Direction
Display each line of the items that contains the string "with", matching case exactly.

[Stored data entries]

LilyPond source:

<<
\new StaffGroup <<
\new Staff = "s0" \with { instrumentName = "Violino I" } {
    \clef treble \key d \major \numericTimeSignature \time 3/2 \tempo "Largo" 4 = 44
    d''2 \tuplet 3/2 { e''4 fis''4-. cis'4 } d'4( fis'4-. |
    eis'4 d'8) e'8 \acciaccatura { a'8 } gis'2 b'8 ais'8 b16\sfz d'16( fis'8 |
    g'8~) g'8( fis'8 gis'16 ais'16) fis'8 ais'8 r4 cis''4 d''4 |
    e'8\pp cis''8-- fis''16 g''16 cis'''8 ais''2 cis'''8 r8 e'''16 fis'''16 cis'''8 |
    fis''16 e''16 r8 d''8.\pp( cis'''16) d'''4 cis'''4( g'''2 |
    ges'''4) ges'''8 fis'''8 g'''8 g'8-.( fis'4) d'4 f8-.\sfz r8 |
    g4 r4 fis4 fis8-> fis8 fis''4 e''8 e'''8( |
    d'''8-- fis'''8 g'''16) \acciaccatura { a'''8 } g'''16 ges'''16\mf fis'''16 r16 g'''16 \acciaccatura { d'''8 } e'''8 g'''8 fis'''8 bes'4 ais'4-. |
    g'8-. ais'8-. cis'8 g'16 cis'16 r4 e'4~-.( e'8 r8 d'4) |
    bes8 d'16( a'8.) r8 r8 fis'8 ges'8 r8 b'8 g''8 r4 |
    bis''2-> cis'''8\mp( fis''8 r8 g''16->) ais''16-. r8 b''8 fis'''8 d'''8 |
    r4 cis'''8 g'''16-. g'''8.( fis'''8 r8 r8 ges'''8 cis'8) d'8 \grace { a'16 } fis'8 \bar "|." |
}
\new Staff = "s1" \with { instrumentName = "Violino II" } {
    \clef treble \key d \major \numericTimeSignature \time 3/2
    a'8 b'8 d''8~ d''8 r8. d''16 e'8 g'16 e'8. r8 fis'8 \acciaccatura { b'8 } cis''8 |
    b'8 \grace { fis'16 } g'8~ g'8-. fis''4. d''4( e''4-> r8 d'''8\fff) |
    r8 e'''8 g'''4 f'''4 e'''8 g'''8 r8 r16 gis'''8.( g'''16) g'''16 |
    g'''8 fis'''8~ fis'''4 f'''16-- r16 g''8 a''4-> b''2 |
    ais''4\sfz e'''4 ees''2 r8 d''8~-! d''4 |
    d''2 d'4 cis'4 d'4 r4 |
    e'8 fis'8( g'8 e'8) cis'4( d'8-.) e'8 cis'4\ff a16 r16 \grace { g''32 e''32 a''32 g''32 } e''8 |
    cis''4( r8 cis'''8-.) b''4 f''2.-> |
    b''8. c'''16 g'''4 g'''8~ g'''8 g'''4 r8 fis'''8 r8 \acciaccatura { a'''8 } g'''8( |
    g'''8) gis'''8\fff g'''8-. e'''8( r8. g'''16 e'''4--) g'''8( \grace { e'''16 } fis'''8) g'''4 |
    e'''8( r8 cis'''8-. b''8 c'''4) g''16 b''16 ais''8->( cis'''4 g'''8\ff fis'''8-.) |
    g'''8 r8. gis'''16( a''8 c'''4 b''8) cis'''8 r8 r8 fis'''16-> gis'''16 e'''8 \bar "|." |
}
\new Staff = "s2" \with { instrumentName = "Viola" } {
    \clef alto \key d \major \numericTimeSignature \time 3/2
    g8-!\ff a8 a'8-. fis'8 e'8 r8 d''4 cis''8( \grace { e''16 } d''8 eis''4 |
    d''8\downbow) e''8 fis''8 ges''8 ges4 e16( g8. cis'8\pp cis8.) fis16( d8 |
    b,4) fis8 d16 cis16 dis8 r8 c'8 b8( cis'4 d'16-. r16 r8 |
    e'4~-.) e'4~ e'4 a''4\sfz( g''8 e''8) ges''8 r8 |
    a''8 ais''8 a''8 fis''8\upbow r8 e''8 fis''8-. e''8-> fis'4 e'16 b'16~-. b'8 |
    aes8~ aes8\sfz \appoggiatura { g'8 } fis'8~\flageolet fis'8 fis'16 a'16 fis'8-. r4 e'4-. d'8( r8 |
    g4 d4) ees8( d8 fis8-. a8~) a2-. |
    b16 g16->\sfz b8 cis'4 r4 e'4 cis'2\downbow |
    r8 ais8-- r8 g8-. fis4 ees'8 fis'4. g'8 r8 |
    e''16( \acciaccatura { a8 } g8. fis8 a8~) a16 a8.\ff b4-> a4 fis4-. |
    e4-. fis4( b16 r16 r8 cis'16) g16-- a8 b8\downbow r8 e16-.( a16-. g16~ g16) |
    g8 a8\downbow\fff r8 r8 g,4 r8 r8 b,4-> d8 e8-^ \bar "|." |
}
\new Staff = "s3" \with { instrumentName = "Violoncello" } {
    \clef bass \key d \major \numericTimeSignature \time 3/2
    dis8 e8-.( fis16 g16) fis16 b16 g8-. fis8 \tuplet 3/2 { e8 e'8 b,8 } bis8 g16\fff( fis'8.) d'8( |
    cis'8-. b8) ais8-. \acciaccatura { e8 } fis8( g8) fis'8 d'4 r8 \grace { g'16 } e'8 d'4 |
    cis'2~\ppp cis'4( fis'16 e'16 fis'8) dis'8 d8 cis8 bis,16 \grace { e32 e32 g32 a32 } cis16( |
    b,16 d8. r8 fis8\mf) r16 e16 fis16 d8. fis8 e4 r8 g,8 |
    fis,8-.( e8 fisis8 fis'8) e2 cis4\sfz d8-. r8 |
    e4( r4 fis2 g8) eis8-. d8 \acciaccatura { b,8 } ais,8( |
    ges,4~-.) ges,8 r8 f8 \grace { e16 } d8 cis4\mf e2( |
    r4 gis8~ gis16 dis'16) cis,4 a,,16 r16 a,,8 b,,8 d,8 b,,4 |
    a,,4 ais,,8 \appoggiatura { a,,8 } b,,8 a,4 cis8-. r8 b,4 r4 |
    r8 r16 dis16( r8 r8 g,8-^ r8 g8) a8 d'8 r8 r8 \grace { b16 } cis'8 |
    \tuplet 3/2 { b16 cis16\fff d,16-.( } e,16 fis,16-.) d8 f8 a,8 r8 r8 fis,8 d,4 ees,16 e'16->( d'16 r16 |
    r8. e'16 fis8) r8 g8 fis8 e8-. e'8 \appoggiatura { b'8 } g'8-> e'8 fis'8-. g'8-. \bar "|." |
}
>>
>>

Solution for this task
\new Staff = "s0" \with { instrumentName = "Violino I" } {
\new Staff = "s1" \with { instrumentName = "Violino II" } {
\new Staff = "s2" \with { instrumentName = "Viola" } {
\new Staff = "s3" \with { instrumentName = "Violoncello" } {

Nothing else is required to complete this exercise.